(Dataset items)

# # # # # # #

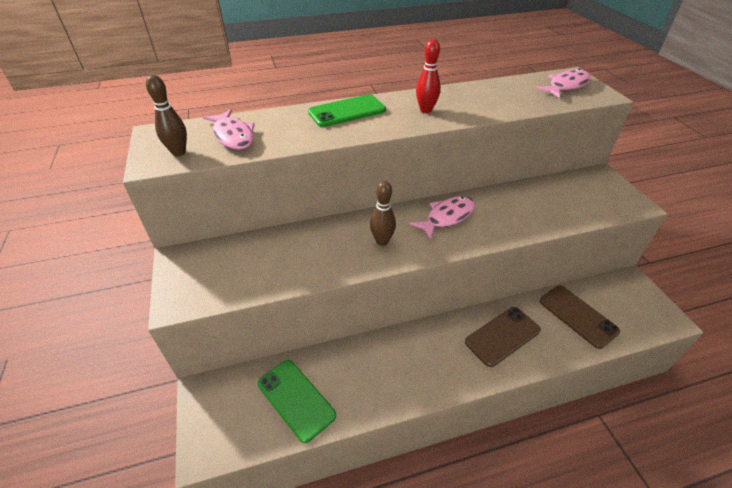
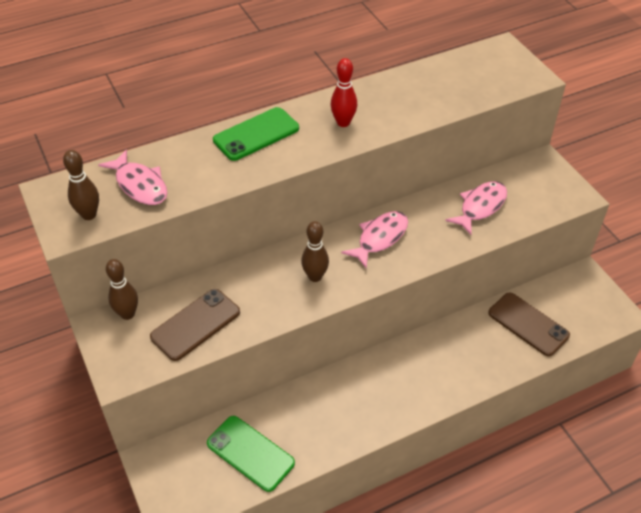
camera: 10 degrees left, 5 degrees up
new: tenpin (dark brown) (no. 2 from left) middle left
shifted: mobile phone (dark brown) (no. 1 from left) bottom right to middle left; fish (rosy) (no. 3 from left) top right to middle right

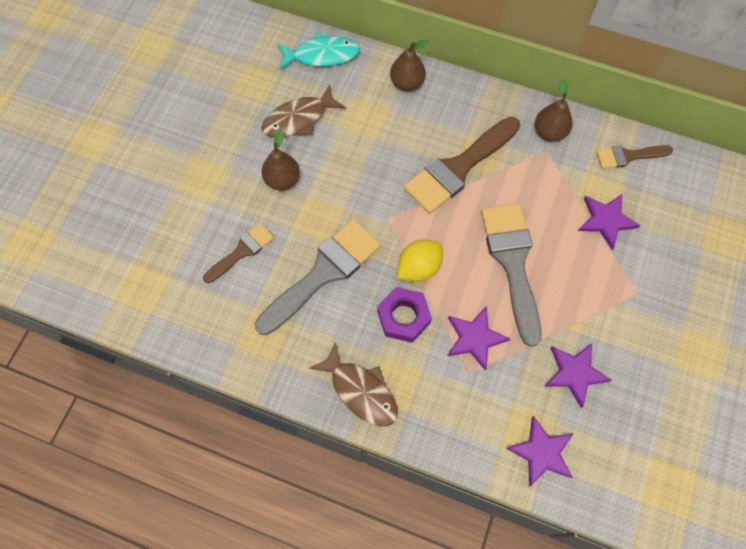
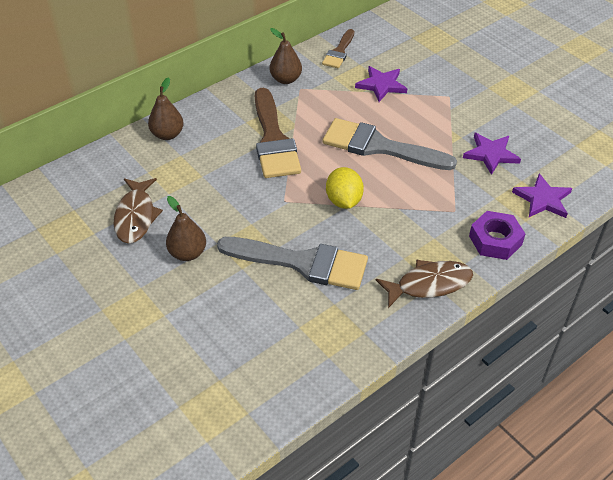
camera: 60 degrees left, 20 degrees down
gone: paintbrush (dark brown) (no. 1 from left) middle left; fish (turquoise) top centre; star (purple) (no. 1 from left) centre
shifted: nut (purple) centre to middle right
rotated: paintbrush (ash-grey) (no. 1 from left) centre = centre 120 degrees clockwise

# # # # # # #

Work item>
Extract all the data above exactly, excluding every picture.

Answer section>
camera: 10 degrees left, 5 degrees up
new: tenpin (dark brown) (no. 2 from left) middle left
shifted: mobile phone (dark brown) (no. 1 from left) bottom right to middle left; fish (rosy) (no. 3 from left) top right to middle right

camera: 60 degrees left, 20 degrees down
gone: paintbrush (dark brown) (no. 1 from left) middle left; fish (turquoise) top centre; star (purple) (no. 1 from left) centre
shifted: nut (purple) centre to middle right
rotated: paintbrush (ash-grey) (no. 1 from left) centre = centre 120 degrees clockwise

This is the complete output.